━━ MATERIAL SHOWN

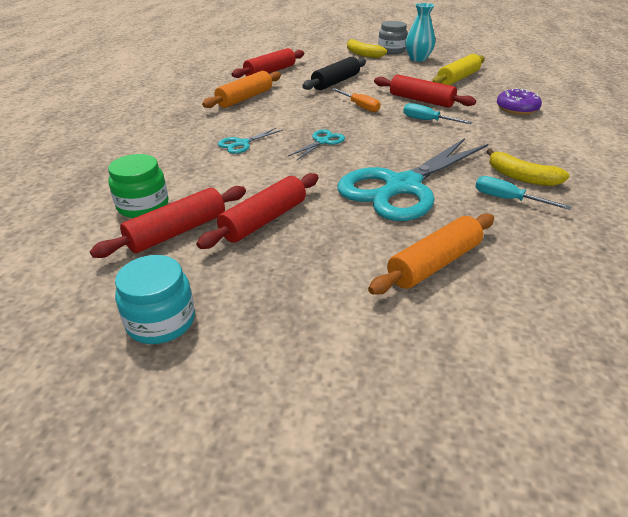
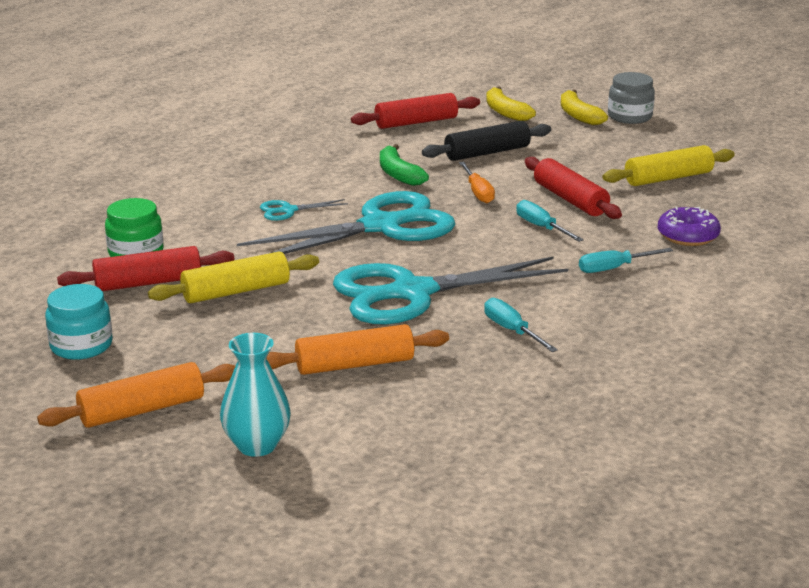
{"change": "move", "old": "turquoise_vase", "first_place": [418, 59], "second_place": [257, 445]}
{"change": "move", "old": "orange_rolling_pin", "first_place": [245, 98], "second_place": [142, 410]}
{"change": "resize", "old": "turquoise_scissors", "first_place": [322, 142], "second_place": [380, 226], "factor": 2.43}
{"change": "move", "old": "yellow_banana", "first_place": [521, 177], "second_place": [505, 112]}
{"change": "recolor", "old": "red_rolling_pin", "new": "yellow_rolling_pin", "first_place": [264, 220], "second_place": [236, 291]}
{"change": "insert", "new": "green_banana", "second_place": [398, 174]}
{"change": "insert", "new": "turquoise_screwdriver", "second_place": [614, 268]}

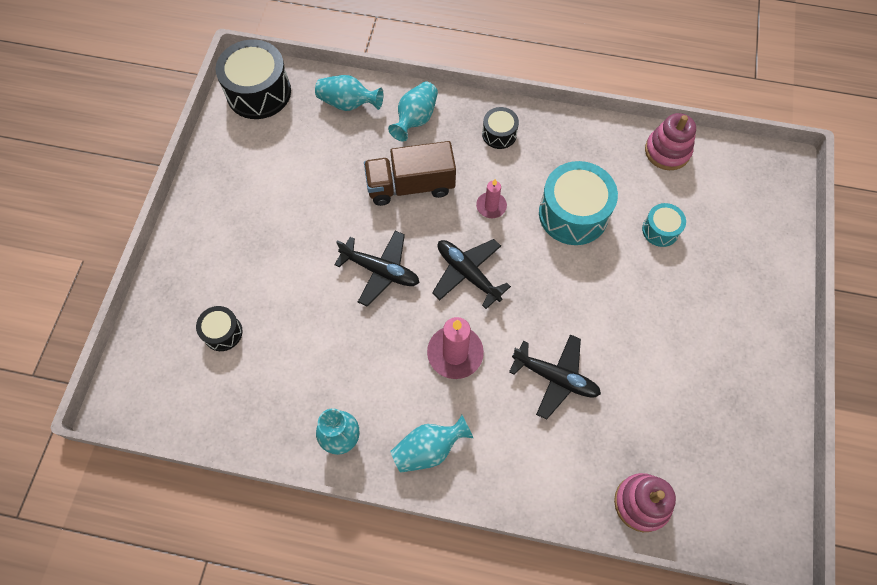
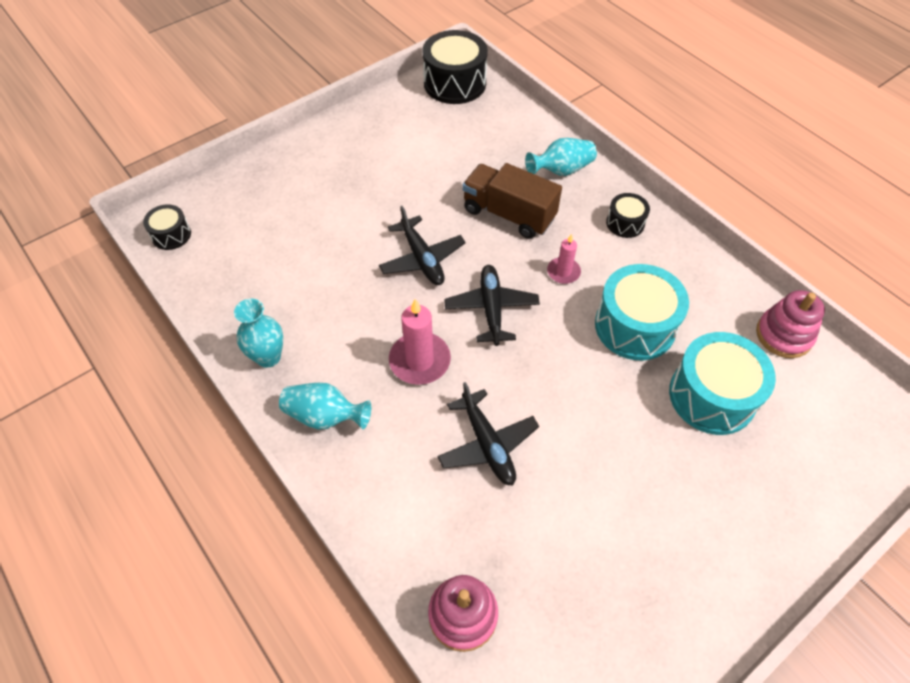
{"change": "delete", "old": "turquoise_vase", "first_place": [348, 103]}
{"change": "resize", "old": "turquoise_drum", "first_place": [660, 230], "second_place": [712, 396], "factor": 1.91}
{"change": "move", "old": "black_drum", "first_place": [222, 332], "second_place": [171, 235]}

━━━━
━━ MATERIAL SHOWN

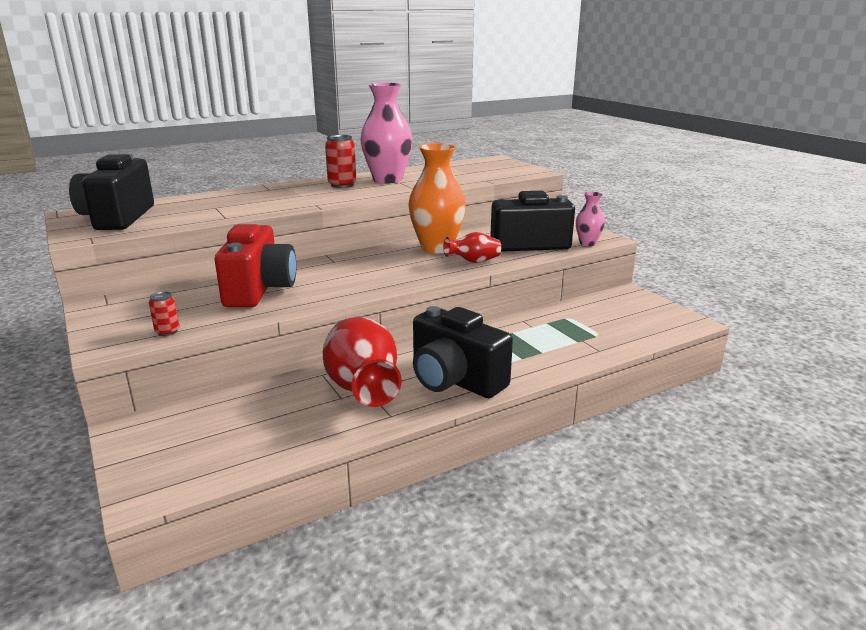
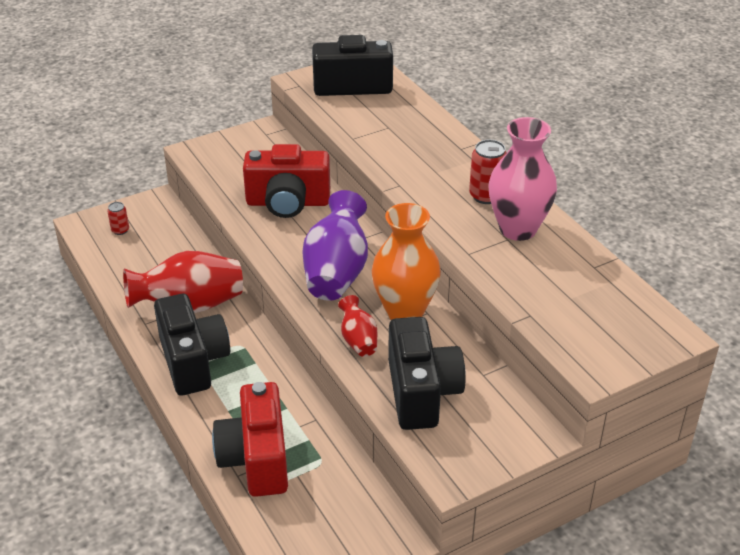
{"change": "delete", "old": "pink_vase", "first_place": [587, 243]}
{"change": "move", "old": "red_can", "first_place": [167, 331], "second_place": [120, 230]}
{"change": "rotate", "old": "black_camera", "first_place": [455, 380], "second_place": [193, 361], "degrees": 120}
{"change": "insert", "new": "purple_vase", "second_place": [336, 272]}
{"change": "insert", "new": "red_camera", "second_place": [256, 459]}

━━━━
━━ MATERIAL SHOWN

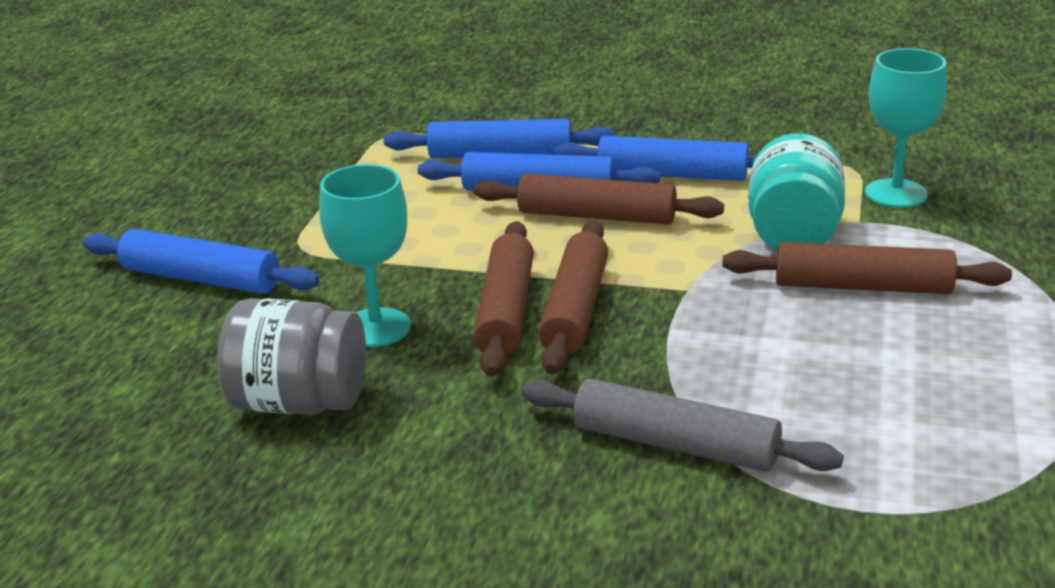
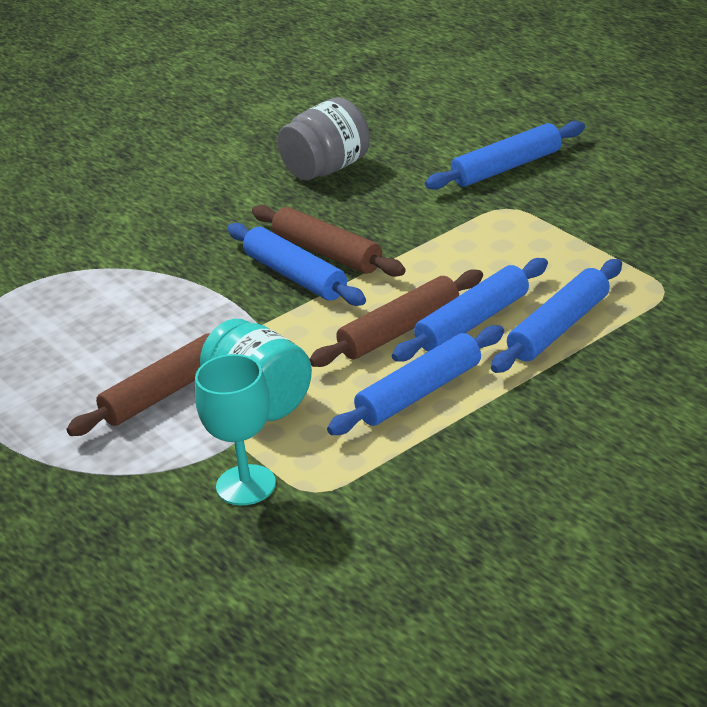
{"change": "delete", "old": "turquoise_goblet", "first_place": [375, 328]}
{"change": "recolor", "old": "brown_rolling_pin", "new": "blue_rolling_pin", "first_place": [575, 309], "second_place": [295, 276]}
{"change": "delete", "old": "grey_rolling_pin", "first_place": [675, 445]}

━━━━

Those lines above that contain the string "move" should be returned.

_TASK SOLUTION_.
{"change": "move", "old": "turquoise_vase", "first_place": [418, 59], "second_place": [257, 445]}
{"change": "move", "old": "orange_rolling_pin", "first_place": [245, 98], "second_place": [142, 410]}
{"change": "move", "old": "yellow_banana", "first_place": [521, 177], "second_place": [505, 112]}
{"change": "move", "old": "black_drum", "first_place": [222, 332], "second_place": [171, 235]}
{"change": "move", "old": "red_can", "first_place": [167, 331], "second_place": [120, 230]}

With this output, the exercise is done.